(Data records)
*** Begin section ***

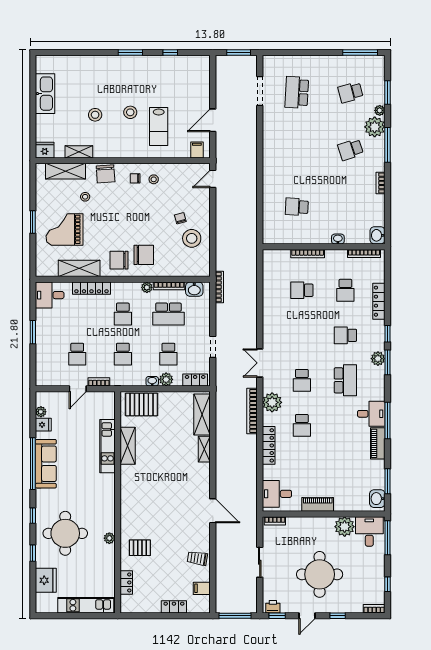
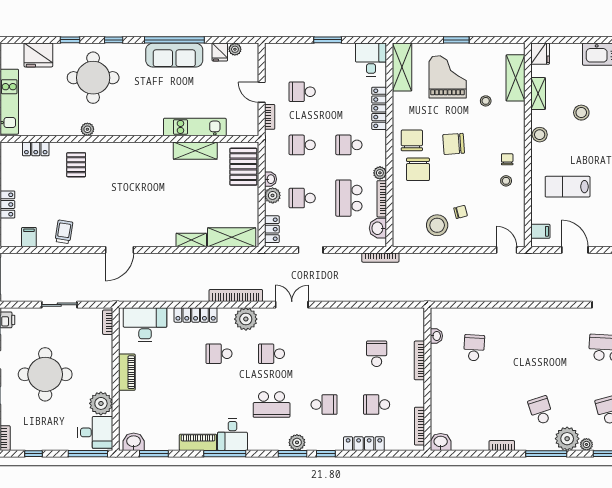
stool: (130, 112) -> (540, 135), moved
chair: (106, 174) -> (454, 144), moved
washbasin: (338, 239) -> (436, 336), moved
shelving: (79, 268) -> (402, 67), moved
school desk: (345, 335) -> (324, 405), turned 90
desk: (277, 494) -> (145, 325), width x1.37

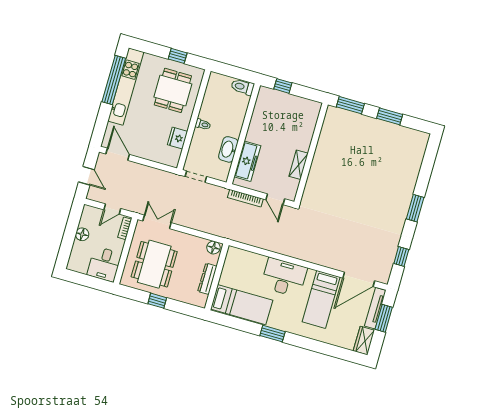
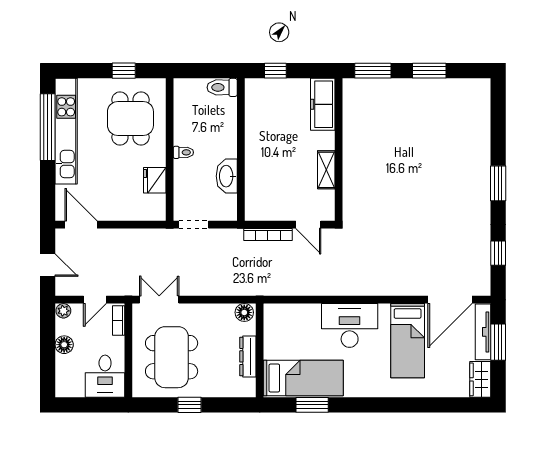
freezer: (247, 161) -> (323, 104), moved, turned 180
plant: (88, 211) -> (63, 311), added
window: (273, 334) -> (312, 405), moved

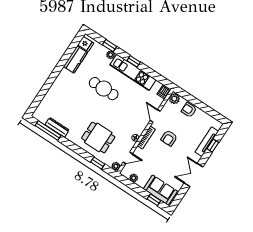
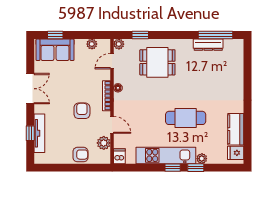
window: (109, 46) -> (196, 168), moved
plant: (174, 99) -> (104, 143), moved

*** End section ***

Every line above should be copied exactly, apart from any pictures.

Written solution
stool: (130, 112) -> (540, 135), moved
chair: (106, 174) -> (454, 144), moved
washbasin: (338, 239) -> (436, 336), moved
shelving: (79, 268) -> (402, 67), moved
school desk: (345, 335) -> (324, 405), turned 90
desk: (277, 494) -> (145, 325), width x1.37

freezer: (247, 161) -> (323, 104), moved, turned 180
plant: (88, 211) -> (63, 311), added
window: (273, 334) -> (312, 405), moved

window: (109, 46) -> (196, 168), moved
plant: (174, 99) -> (104, 143), moved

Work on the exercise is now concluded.